Exercise prompt — Beginning with the first line below, please restate each line exactly, down to and including the line containing "yellow plate: 7 -> 3".

Data in this exercise —
____________
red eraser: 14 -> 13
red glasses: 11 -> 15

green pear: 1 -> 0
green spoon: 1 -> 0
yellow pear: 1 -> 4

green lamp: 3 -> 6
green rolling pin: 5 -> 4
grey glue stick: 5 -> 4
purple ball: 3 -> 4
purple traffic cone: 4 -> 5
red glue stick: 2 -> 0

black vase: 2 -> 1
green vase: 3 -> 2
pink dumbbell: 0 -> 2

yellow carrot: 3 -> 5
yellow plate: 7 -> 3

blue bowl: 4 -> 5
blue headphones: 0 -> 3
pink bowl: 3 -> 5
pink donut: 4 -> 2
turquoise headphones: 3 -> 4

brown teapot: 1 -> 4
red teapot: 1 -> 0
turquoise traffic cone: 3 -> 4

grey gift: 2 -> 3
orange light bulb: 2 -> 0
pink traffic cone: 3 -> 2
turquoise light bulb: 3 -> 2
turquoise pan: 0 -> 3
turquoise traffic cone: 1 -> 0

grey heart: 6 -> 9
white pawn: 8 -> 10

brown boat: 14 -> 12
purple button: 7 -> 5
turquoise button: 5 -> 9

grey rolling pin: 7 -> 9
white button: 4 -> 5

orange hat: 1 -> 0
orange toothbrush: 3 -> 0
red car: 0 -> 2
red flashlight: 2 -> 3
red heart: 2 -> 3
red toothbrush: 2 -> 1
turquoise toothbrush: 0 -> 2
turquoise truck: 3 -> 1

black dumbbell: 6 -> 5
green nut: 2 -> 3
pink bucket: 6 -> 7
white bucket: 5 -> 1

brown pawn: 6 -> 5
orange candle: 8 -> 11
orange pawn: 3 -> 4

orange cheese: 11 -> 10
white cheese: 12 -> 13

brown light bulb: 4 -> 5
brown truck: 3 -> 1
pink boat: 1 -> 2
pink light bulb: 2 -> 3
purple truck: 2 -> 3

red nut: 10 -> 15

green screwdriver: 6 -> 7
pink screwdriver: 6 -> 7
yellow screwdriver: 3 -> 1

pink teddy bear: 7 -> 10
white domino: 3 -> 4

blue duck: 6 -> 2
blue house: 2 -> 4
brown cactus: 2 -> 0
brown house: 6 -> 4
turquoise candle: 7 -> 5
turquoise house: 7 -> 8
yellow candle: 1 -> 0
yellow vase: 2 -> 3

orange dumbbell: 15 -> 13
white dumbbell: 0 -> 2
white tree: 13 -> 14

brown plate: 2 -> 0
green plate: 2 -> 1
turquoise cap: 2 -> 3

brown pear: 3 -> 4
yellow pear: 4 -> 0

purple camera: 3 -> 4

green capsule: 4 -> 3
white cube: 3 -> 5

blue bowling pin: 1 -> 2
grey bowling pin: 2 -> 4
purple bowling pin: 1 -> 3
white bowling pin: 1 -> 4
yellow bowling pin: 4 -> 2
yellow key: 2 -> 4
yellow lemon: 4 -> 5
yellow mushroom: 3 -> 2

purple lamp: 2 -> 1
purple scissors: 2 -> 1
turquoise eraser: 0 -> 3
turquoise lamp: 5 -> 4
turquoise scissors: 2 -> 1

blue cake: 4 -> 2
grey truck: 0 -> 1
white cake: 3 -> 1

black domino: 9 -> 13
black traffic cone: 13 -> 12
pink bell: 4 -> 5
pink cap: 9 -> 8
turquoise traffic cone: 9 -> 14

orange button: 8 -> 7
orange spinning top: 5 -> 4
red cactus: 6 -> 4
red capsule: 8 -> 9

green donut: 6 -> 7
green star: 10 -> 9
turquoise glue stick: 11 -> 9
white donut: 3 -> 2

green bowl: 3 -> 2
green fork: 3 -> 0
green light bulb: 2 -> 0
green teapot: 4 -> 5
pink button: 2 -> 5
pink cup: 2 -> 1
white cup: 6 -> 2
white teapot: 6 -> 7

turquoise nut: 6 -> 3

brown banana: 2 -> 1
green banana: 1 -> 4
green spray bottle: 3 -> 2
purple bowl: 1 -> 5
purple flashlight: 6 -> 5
____________
Problem solution —
red eraser: 14 -> 13
red glasses: 11 -> 15

green pear: 1 -> 0
green spoon: 1 -> 0
yellow pear: 1 -> 4

green lamp: 3 -> 6
green rolling pin: 5 -> 4
grey glue stick: 5 -> 4
purple ball: 3 -> 4
purple traffic cone: 4 -> 5
red glue stick: 2 -> 0

black vase: 2 -> 1
green vase: 3 -> 2
pink dumbbell: 0 -> 2

yellow carrot: 3 -> 5
yellow plate: 7 -> 3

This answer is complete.